**REQUIRED ACTION:** Scan the material below for the string "blue". Report every line that has it.

**DATA EXCERPTS:**
════════════════════

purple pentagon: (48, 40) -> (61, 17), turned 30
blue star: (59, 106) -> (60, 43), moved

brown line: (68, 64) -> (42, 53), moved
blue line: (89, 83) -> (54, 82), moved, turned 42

════════════════════

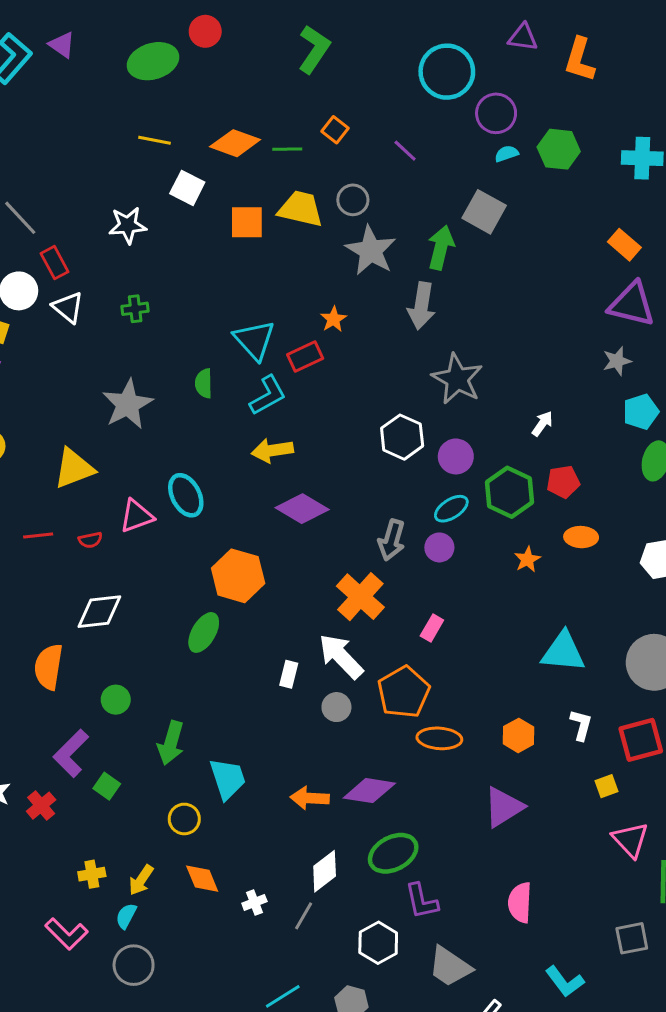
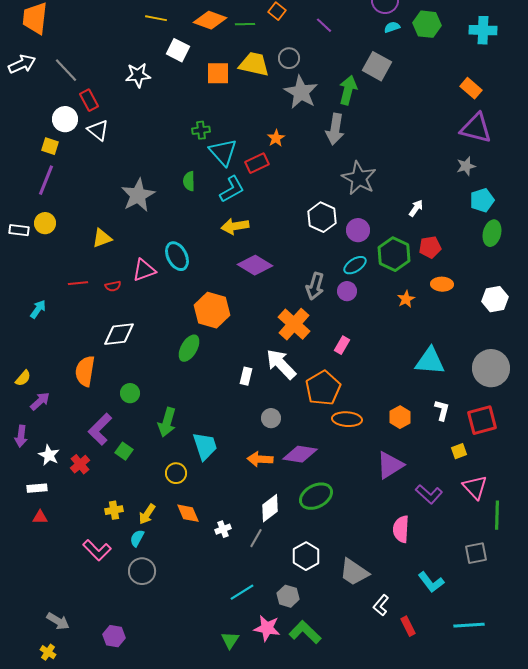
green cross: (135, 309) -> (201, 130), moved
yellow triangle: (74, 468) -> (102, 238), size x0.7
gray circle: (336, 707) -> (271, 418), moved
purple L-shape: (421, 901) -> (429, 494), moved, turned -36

════════════════════

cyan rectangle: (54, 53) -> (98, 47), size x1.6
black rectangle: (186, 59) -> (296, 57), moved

════════════════════

**EXERCISE SOLUTION:**
blue star: (59, 106) -> (60, 43), moved
blue line: (89, 83) -> (54, 82), moved, turned 42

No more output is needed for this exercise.